■ PROBLEM TO SOLVE:
Search the records below for the word "turned". Copy each line where it occurs.

Stored data
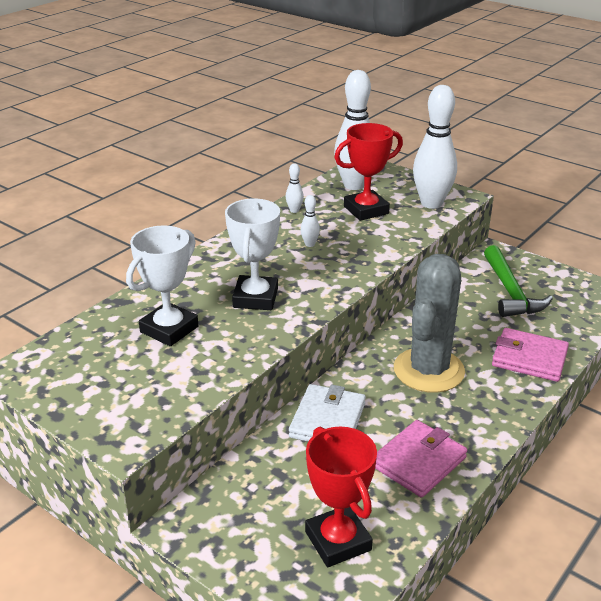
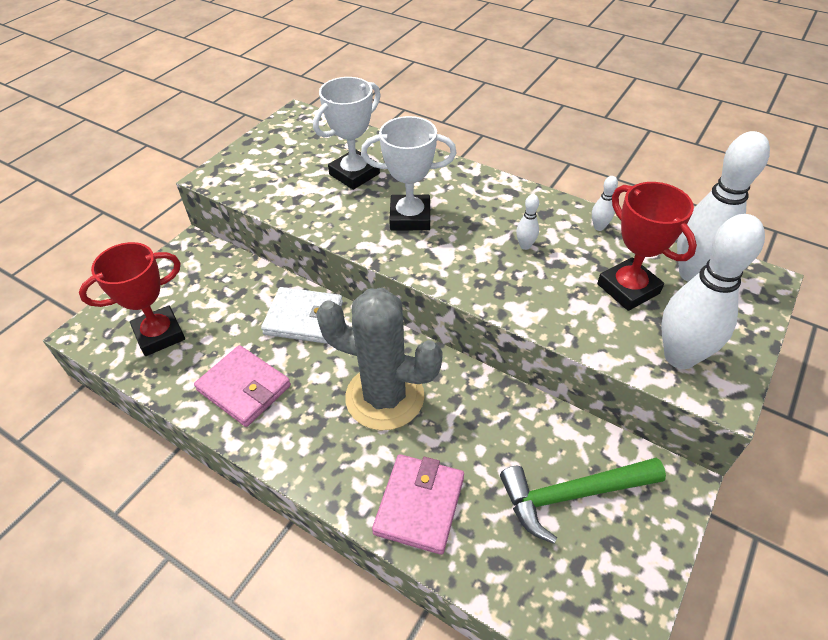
camera: 85 degrees right, 15 degrees up
(169, 329) = (354, 174): white trophy -> white trophy turned 75 degrees counterclockwise

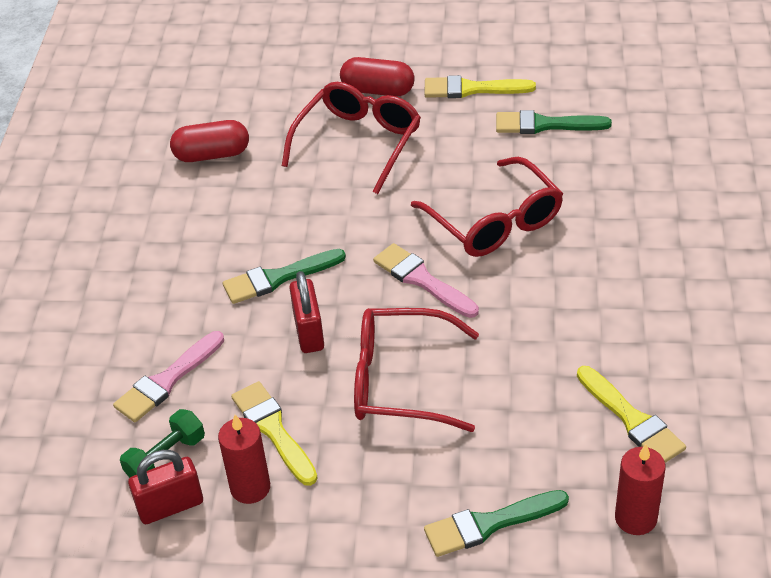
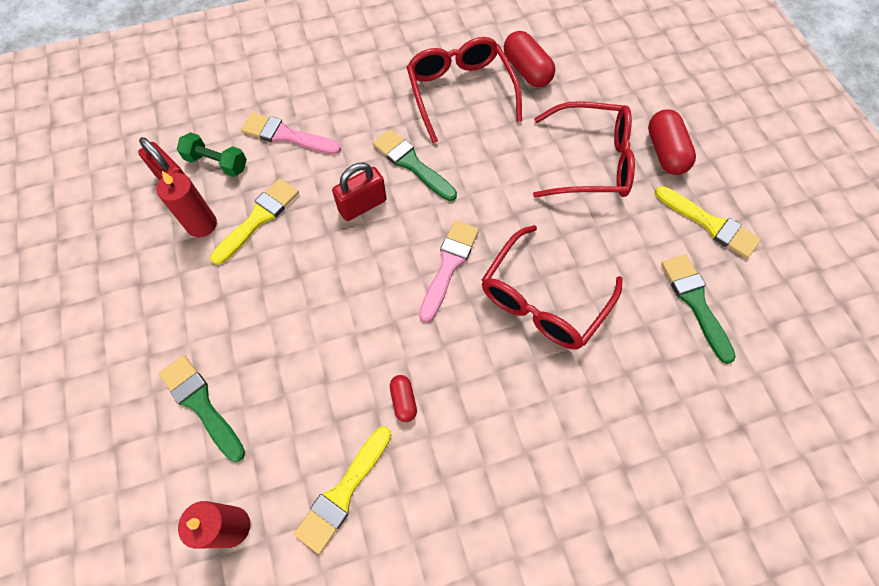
camera: 65 degrees right, 20 degrees up
(400, 381) = (331, 288): red glasses -> red glasses (460, 92)
(472, 89) = (710, 224): yellow brush -> yellow brush turned 150 degrees clockwise
(555, 351) = (403, 400): none -> red capsule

■ REPLY:
(169, 329) = (354, 174): white trophy -> white trophy turned 75 degrees counterclockwise
(472, 89) = (710, 224): yellow brush -> yellow brush turned 150 degrees clockwise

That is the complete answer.